> [PROBLEM STATEMENT] Could you return every record below exactly as it stands, leaving out the pictures?

> [INFORMATION SUPPLIED]
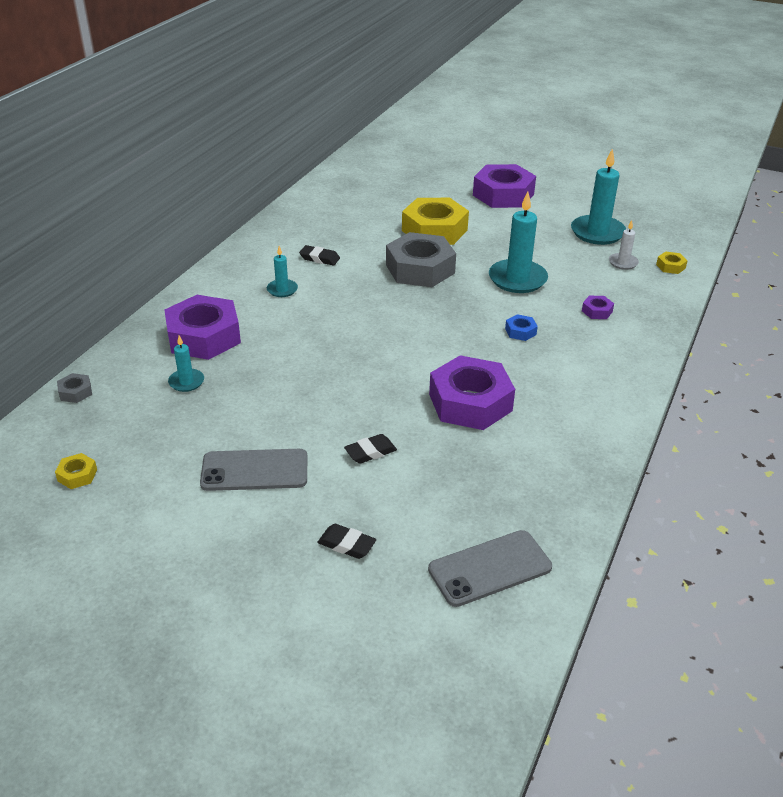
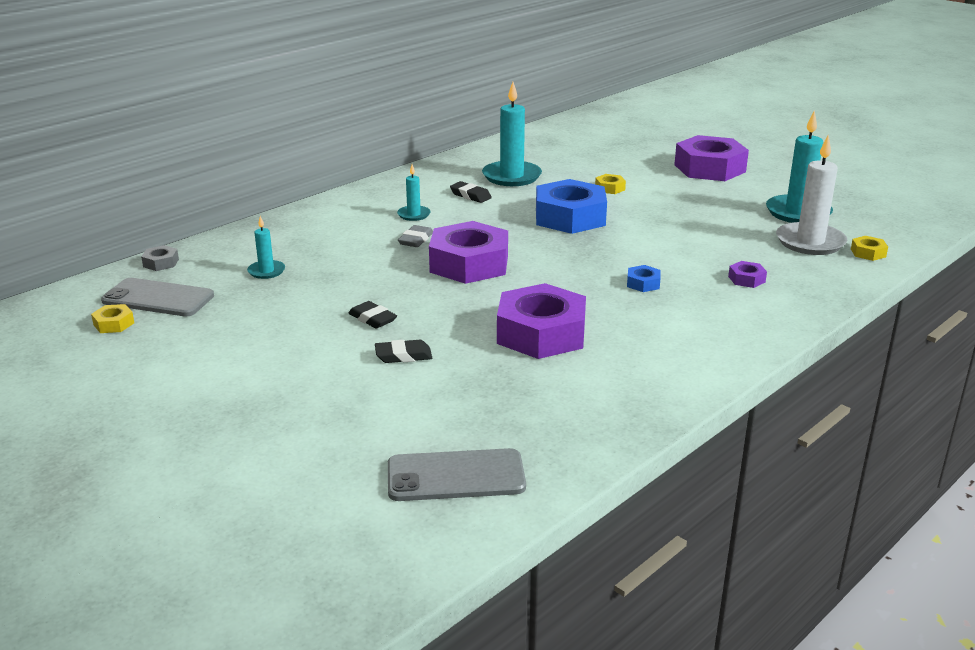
camera: 20 degrees right, 10 degrees down
(204, 336) = (310, 240): purple nut -> purple nut (469, 264)
(254, 470) = (277, 350): grey phone -> grey phone (158, 298)
(302, 319) = (416, 240): none -> grey eraser
(346, 544) = (321, 425): black eraser -> black eraser (372, 319)
(420, 269) = (570, 217): grey nut -> blue nut
(434, 230) = (610, 188): yellow nut -> yellow nut, size x0.41
(517, 279) = (673, 239): turquoise candle -> turquoise candle (511, 176)
(623, 263) = (810, 242): white candle -> white candle, size x1.95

> [SOLUTION]
camera: 20 degrees right, 10 degrees down
(204, 336) = (310, 240): purple nut -> purple nut (469, 264)
(254, 470) = (277, 350): grey phone -> grey phone (158, 298)
(302, 319) = (416, 240): none -> grey eraser
(346, 544) = (321, 425): black eraser -> black eraser (372, 319)
(420, 269) = (570, 217): grey nut -> blue nut
(434, 230) = (610, 188): yellow nut -> yellow nut, size x0.41
(517, 279) = (673, 239): turquoise candle -> turquoise candle (511, 176)
(623, 263) = (810, 242): white candle -> white candle, size x1.95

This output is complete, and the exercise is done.